▶ Task goal: Copy every line in the entries below that contains the string "kern". Matching is case-sensitive.

▶ Collection entries:

+++++

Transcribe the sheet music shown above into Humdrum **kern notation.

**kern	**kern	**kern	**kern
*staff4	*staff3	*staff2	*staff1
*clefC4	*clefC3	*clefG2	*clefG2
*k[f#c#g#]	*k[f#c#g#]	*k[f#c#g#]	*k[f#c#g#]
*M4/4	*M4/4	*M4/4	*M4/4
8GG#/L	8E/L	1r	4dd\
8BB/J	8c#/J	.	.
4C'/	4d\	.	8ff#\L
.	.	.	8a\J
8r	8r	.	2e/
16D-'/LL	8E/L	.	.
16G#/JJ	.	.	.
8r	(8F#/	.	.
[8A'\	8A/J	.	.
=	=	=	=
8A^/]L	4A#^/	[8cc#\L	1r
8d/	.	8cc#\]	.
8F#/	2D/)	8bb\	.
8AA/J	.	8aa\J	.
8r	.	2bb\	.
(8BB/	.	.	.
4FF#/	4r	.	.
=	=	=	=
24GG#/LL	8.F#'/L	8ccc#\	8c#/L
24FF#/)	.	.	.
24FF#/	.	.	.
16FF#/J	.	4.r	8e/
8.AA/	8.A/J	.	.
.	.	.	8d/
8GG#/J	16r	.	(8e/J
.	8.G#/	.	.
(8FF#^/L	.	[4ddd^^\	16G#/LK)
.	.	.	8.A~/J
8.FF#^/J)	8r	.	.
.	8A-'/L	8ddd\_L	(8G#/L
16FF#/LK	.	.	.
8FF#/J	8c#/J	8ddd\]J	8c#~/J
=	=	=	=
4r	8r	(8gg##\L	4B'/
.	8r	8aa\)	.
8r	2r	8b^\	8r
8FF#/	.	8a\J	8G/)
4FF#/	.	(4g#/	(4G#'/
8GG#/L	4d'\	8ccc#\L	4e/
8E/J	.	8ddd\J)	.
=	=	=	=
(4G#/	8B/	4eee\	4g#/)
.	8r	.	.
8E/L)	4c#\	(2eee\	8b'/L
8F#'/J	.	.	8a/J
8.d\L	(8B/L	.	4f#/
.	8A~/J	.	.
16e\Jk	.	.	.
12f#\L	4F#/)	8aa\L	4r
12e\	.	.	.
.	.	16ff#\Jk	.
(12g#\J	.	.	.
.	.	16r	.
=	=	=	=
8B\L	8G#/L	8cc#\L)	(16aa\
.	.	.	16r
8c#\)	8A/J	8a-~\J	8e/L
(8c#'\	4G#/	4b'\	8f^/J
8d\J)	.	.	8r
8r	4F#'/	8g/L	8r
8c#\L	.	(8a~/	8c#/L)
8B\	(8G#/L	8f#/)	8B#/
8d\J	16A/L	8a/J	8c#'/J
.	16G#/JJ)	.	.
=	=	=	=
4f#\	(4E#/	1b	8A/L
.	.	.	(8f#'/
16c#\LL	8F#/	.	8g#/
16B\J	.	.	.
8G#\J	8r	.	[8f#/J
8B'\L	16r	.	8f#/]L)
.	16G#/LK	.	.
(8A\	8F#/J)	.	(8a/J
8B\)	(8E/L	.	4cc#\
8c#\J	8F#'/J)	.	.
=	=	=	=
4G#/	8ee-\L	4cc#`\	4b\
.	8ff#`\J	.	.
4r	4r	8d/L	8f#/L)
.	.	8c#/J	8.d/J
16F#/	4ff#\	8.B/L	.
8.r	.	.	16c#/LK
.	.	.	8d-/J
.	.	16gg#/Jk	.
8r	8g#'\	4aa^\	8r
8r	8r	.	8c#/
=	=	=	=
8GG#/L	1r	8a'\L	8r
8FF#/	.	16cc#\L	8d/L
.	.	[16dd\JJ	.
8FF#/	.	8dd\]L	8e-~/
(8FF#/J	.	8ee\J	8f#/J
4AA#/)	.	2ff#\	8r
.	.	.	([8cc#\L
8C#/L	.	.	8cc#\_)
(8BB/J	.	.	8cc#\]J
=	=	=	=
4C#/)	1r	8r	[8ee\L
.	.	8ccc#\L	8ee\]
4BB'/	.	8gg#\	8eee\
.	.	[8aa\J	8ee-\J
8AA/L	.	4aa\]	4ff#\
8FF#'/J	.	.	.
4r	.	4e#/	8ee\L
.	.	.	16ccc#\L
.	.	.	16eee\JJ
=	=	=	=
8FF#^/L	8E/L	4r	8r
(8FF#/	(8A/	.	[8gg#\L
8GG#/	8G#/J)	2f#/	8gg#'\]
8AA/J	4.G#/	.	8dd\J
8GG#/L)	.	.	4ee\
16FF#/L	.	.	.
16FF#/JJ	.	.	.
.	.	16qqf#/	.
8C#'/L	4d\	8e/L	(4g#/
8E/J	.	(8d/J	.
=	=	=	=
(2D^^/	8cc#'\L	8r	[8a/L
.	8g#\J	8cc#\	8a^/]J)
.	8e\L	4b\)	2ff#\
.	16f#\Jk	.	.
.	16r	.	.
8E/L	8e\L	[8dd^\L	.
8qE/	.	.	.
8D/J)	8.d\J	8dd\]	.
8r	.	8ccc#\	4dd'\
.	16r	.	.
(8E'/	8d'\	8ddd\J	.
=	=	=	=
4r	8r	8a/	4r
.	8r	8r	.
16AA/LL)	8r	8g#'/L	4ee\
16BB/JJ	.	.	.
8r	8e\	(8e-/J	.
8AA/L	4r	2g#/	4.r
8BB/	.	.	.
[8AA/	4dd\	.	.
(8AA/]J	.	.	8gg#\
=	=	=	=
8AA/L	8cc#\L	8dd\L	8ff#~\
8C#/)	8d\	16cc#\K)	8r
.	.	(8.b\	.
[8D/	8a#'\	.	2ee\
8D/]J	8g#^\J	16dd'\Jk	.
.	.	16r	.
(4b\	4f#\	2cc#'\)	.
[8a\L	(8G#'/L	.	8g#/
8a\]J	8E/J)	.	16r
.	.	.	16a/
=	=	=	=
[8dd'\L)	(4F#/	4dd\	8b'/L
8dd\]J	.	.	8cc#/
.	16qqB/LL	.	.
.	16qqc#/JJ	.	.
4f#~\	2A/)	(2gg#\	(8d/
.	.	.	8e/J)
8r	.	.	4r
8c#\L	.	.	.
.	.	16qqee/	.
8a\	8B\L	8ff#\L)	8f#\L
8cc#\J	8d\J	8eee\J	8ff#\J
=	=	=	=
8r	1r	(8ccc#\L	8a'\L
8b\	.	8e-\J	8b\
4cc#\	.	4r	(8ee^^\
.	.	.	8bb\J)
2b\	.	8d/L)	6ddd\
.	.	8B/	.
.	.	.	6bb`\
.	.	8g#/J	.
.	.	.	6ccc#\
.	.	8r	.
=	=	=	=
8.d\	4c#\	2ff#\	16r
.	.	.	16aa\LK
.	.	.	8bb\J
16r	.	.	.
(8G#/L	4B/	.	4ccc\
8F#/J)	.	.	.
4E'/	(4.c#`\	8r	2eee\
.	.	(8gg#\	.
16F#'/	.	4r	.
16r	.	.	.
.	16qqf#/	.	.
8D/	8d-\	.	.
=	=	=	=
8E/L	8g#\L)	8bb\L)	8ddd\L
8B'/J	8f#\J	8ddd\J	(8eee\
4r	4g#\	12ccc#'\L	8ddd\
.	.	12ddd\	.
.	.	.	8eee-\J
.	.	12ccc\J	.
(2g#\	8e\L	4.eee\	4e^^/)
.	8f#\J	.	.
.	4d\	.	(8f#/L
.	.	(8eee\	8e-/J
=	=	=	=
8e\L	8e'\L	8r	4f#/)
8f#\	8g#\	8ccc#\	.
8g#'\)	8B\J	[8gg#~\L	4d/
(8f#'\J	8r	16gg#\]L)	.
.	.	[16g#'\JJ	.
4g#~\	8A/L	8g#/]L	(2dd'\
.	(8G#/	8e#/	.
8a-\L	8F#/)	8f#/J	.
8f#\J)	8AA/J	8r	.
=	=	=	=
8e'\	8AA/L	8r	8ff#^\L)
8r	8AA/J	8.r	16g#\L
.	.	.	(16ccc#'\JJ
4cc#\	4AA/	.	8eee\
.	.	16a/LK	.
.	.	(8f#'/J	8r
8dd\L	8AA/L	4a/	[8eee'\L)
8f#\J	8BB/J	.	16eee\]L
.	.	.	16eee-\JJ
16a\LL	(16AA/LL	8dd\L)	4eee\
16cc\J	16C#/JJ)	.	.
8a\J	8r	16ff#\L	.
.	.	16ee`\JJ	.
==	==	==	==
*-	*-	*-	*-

+++++

▶ The result:
Transcribe the sheet music shown above into Humdrum **kern notation.
**kern	**kern	**kern	**kern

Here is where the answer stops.